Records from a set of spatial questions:
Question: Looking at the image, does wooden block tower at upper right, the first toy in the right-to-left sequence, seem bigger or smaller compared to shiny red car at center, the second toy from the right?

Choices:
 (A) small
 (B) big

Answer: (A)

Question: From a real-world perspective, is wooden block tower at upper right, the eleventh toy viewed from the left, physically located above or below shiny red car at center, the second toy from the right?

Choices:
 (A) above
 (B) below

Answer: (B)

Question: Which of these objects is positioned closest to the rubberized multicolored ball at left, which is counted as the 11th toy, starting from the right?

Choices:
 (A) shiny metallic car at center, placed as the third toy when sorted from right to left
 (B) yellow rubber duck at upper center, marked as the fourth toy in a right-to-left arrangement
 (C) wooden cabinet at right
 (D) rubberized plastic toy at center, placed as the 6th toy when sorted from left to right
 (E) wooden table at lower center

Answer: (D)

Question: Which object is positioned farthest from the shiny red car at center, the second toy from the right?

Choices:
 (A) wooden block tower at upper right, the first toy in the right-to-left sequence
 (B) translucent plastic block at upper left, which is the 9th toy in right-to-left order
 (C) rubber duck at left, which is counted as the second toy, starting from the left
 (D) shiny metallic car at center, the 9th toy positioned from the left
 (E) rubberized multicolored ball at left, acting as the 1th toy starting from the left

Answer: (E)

- _Stated exercise_:
Reproduce the material above word for word, in its entirety.

- _Written solution_:
Question: Looking at the image, does wooden block tower at upper right, the first toy in the right-to-left sequence, seem bigger or smaller compared to shiny red car at center, the second toy from the right?

Choices:
 (A) small
 (B) big

Answer: (A)

Question: From a real-world perspective, is wooden block tower at upper right, the eleventh toy viewed from the left, physically located above or below shiny red car at center, the second toy from the right?

Choices:
 (A) above
 (B) below

Answer: (B)

Question: Which of these objects is positioned closest to the rubberized multicolored ball at left, which is counted as the 11th toy, starting from the right?

Choices:
 (A) shiny metallic car at center, placed as the third toy when sorted from right to left
 (B) yellow rubber duck at upper center, marked as the fourth toy in a right-to-left arrangement
 (C) wooden cabinet at right
 (D) rubberized plastic toy at center, placed as the 6th toy when sorted from left to right
 (E) wooden table at lower center

Answer: (D)

Question: Which object is positioned farthest from the shiny red car at center, the second toy from the right?

Choices:
 (A) wooden block tower at upper right, the first toy in the right-to-left sequence
 (B) translucent plastic block at upper left, which is the 9th toy in right-to-left order
 (C) rubber duck at left, which is counted as the second toy, starting from the left
 (D) shiny metallic car at center, the 9th toy positioned from the left
 (E) rubberized multicolored ball at left, acting as the 1th toy starting from the left

Answer: (E)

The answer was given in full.